Dataset items
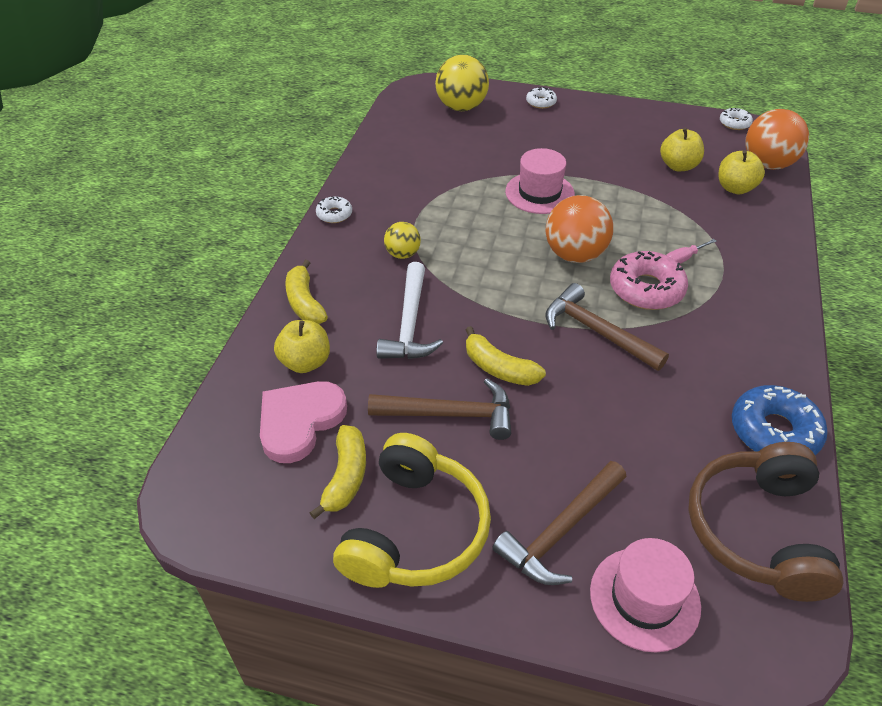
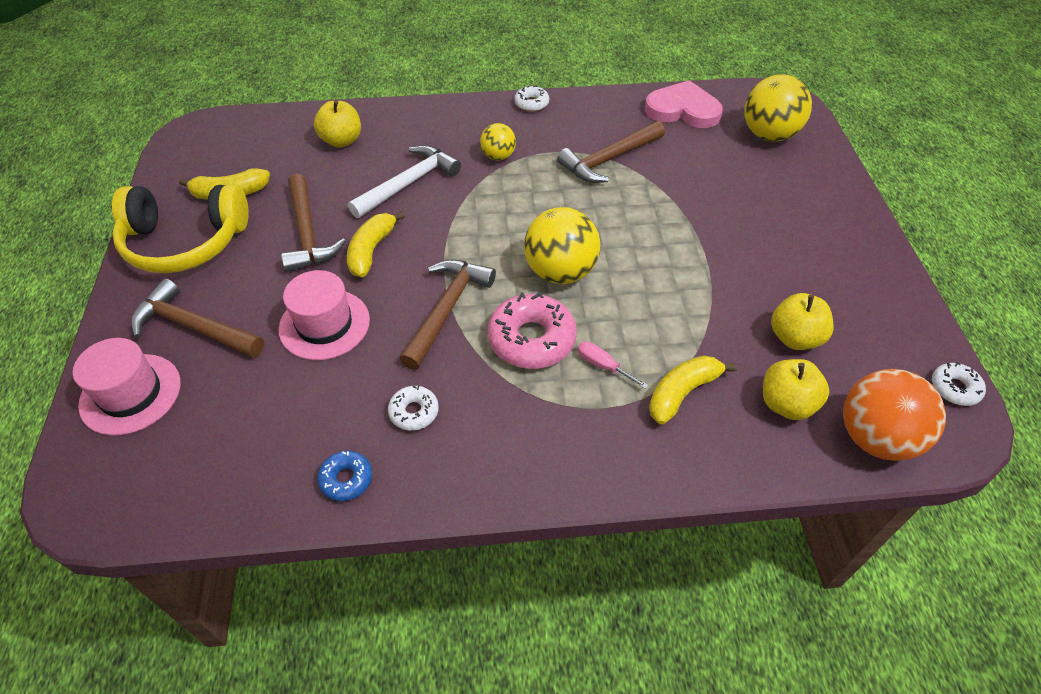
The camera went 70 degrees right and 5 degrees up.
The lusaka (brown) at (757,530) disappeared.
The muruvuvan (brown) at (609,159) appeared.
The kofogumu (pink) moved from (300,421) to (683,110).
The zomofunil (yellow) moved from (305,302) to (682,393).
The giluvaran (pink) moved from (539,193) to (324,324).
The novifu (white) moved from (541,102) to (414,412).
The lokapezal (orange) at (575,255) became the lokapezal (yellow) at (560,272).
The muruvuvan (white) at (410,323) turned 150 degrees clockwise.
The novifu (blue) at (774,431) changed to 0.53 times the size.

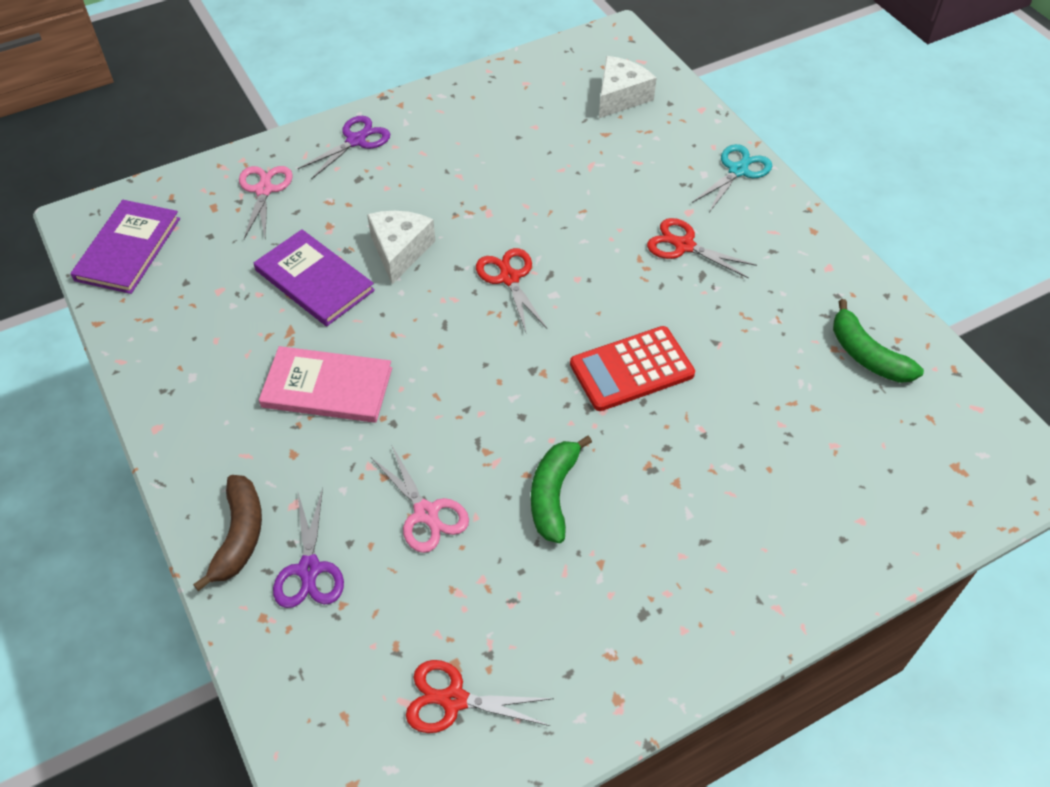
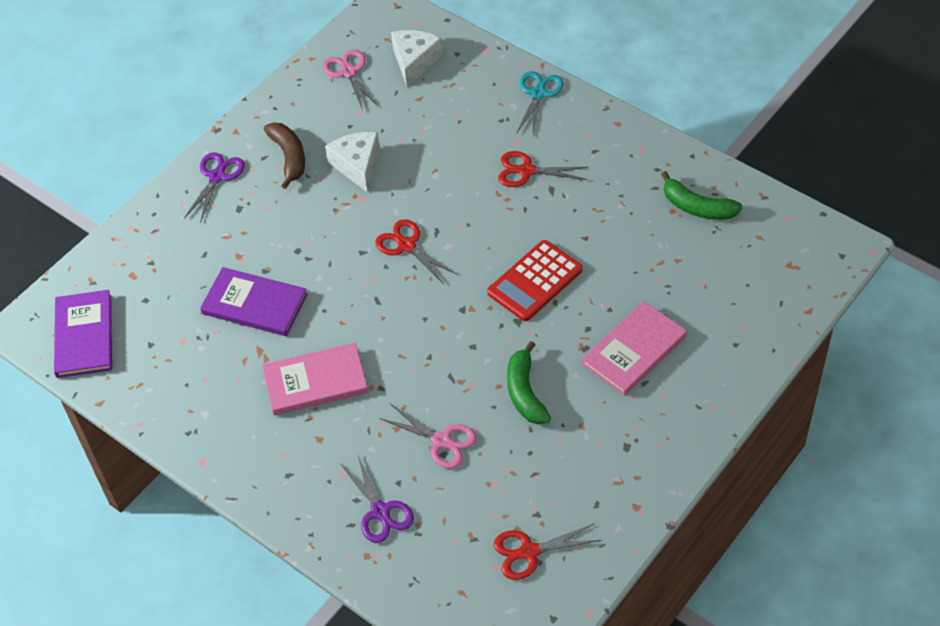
The camera went 20 degrees left and 0 degrees up.
The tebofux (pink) at (634,350) appeared.
The zomofunil (brown) moved from (239,536) to (289,157).
The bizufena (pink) moved from (264,190) to (349,72).
The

> _REQUIRED WORK_
Repeat verbatim the lines between the start of the data and the line containing "The novifu (white)", both ends included, omitting all pictures.

> _EXERCISE RESULT_
The camera went 70 degrees right and 5 degrees up.
The lusaka (brown) at (757,530) disappeared.
The muruvuvan (brown) at (609,159) appeared.
The kofogumu (pink) moved from (300,421) to (683,110).
The zomofunil (yellow) moved from (305,302) to (682,393).
The giluvaran (pink) moved from (539,193) to (324,324).
The novifu (white) moved from (541,102) to (414,412).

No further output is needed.